Input data:
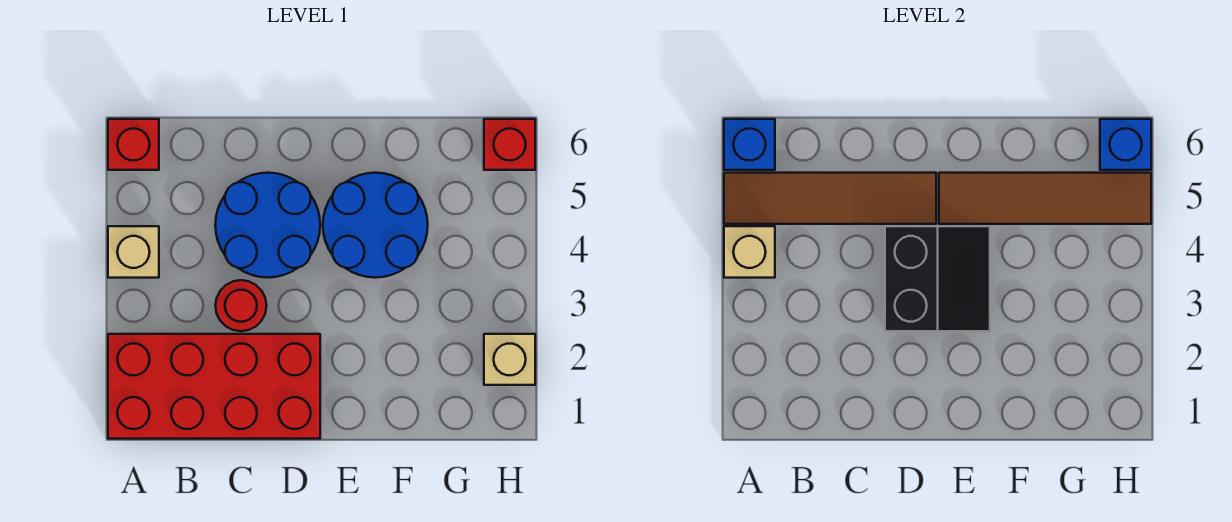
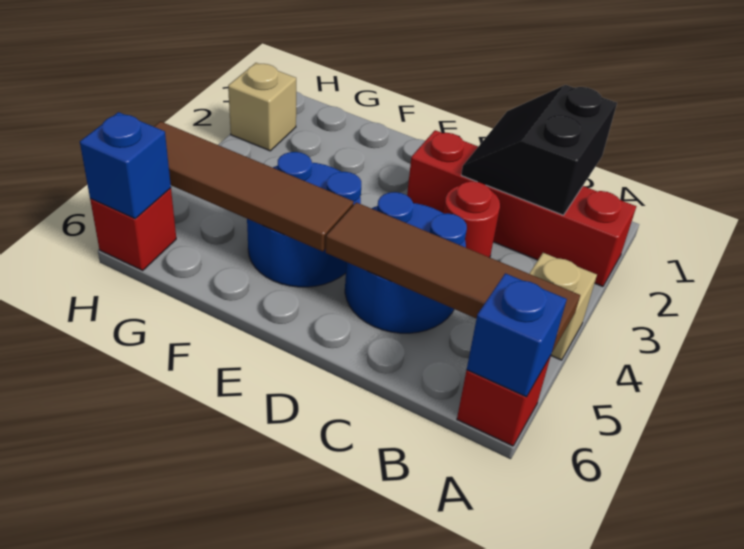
red brick A1:D2 level 1 -> red brick A2:D2 level 1
tan brick A4 level 2 -> none
black slope D3:E4 level 2 top D -> black slope B1:C2 level 2 top B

Exercise description:
Answer with the exact lines running from the one that contains "tan brick A4 level 2 -> none" through the last line of the data. Include no other line.

Response area:
tan brick A4 level 2 -> none
black slope D3:E4 level 2 top D -> black slope B1:C2 level 2 top B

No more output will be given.